### Provided records
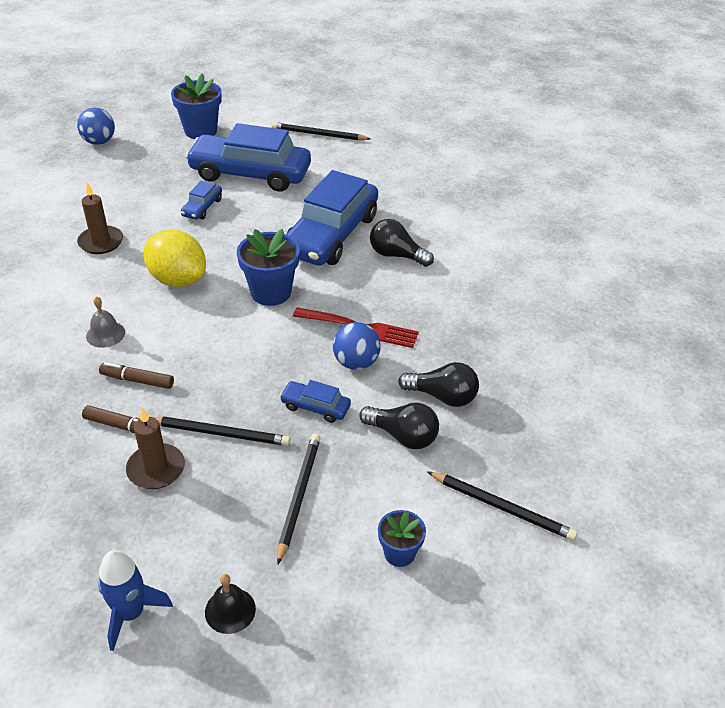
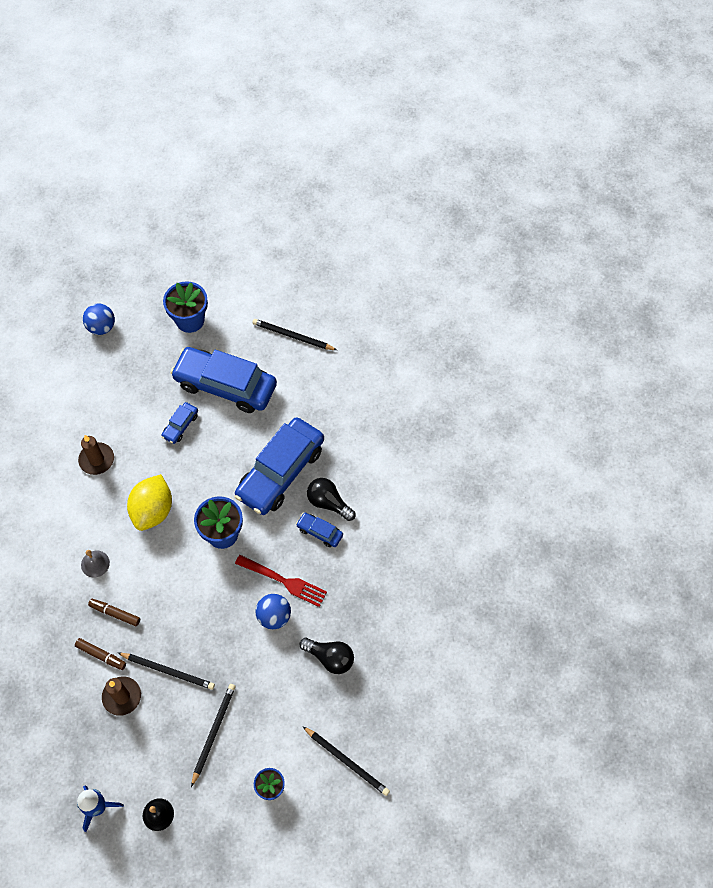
camera: 10 degrees right, 20 degrees up
yellow lemon [144,230,206,287] -> yellow lemon turned 60 degrees clockwise [127,474,172,531]
blue car [280,380,351,423] -> blue car moved to [296,513,343,547]
black light bulb [359,403,439,449] -> none

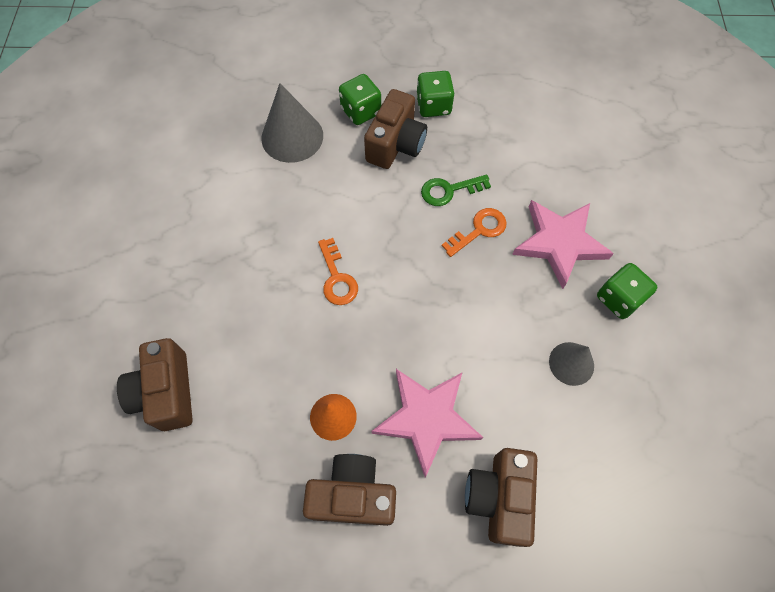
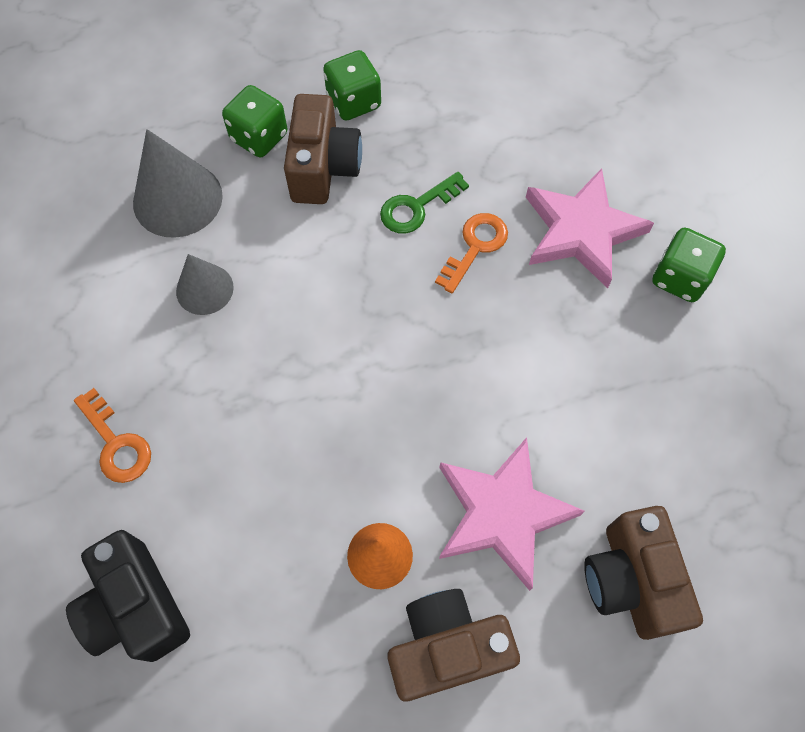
camera: 20 degrees left, 0 degrees up
brown camera [117,338,193,431] -> black camera [66,530,190,662]
orange key [318,238,358,305] -> orange key moved to [74,388,151,483]
grey cone [549,342,594,386] -> grey cone moved to [176,254,234,315]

### Exercise
Repeat each record exactly, with the pictures left out.

### Answer to this task
camera: 10 degrees right, 20 degrees up
yellow lemon [144,230,206,287] -> yellow lemon turned 60 degrees clockwise [127,474,172,531]
blue car [280,380,351,423] -> blue car moved to [296,513,343,547]
black light bulb [359,403,439,449] -> none

camera: 20 degrees left, 0 degrees up
brown camera [117,338,193,431] -> black camera [66,530,190,662]
orange key [318,238,358,305] -> orange key moved to [74,388,151,483]
grey cone [549,342,594,386] -> grey cone moved to [176,254,234,315]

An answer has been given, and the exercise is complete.